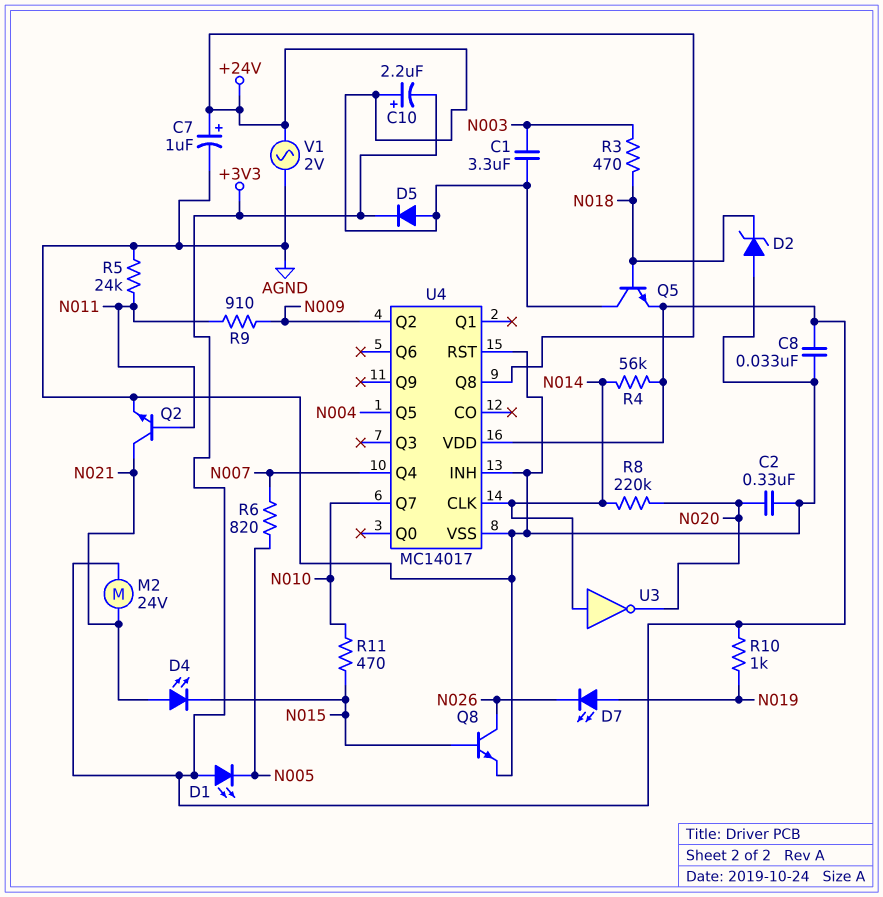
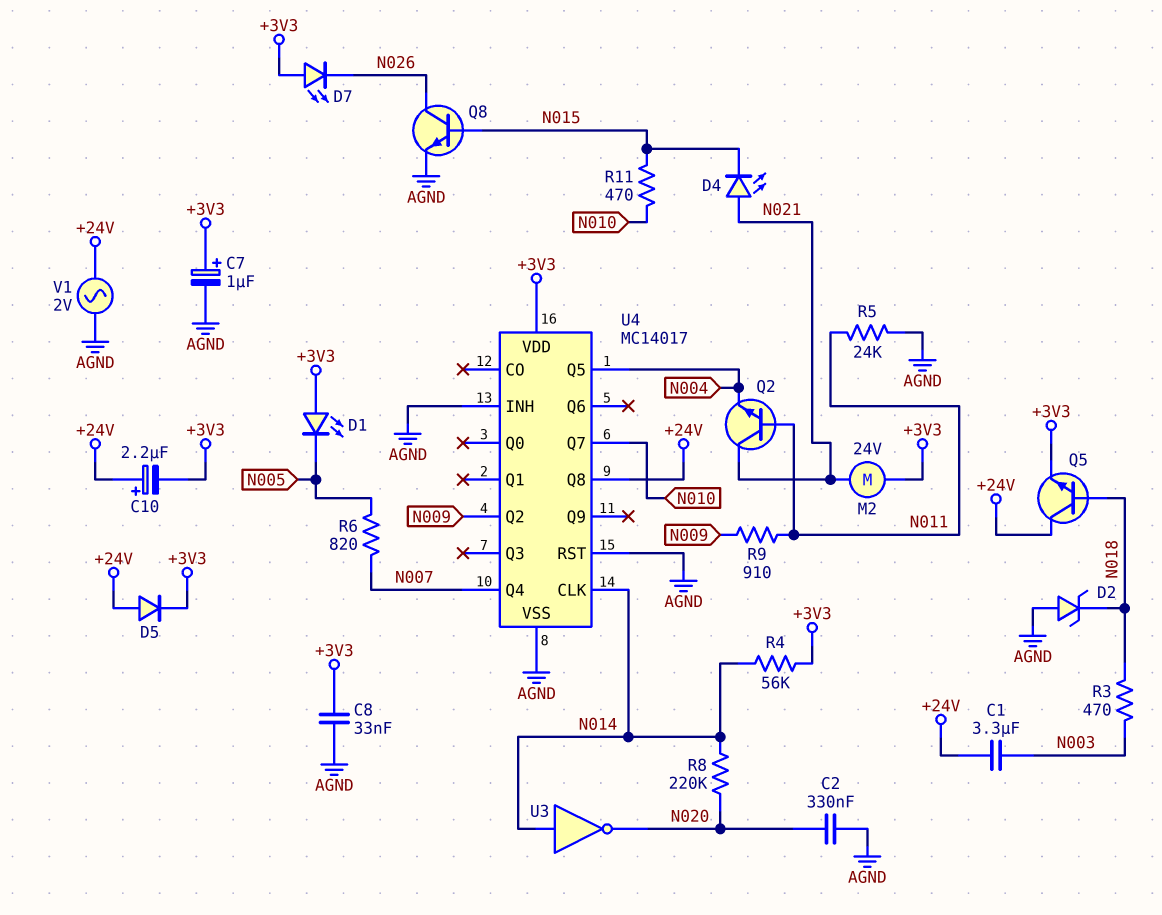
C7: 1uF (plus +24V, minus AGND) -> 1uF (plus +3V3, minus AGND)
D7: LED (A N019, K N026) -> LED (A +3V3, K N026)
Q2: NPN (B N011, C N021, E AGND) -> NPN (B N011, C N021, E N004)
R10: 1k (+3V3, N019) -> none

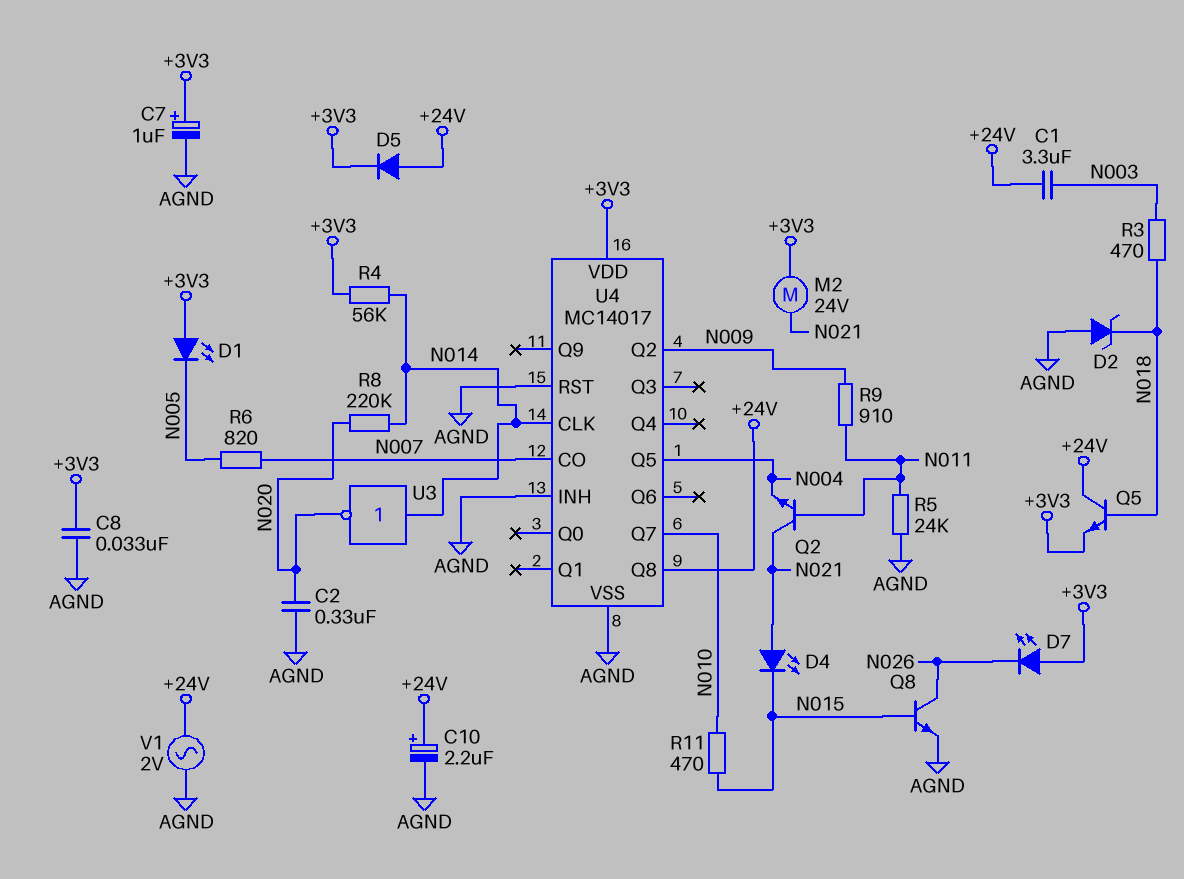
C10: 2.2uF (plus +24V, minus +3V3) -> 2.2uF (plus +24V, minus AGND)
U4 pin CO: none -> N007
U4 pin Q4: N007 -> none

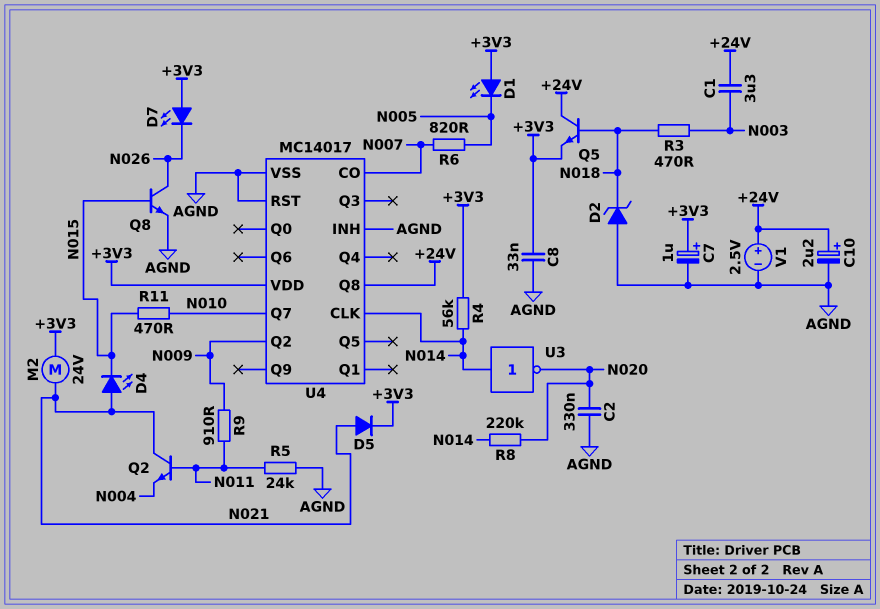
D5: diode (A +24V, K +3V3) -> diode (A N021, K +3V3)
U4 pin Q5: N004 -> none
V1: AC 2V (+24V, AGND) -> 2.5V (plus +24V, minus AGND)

- [What to work on]
Please print the material exactly as given above, omitting the pictures.

- [Response area]
C7: 1uF (plus +24V, minus AGND) -> 1uF (plus +3V3, minus AGND)
D7: LED (A N019, K N026) -> LED (A +3V3, K N026)
Q2: NPN (B N011, C N021, E AGND) -> NPN (B N011, C N021, E N004)
R10: 1k (+3V3, N019) -> none

C10: 2.2uF (plus +24V, minus +3V3) -> 2.2uF (plus +24V, minus AGND)
U4 pin CO: none -> N007
U4 pin Q4: N007 -> none

D5: diode (A +24V, K +3V3) -> diode (A N021, K +3V3)
U4 pin Q5: N004 -> none
V1: AC 2V (+24V, AGND) -> 2.5V (plus +24V, minus AGND)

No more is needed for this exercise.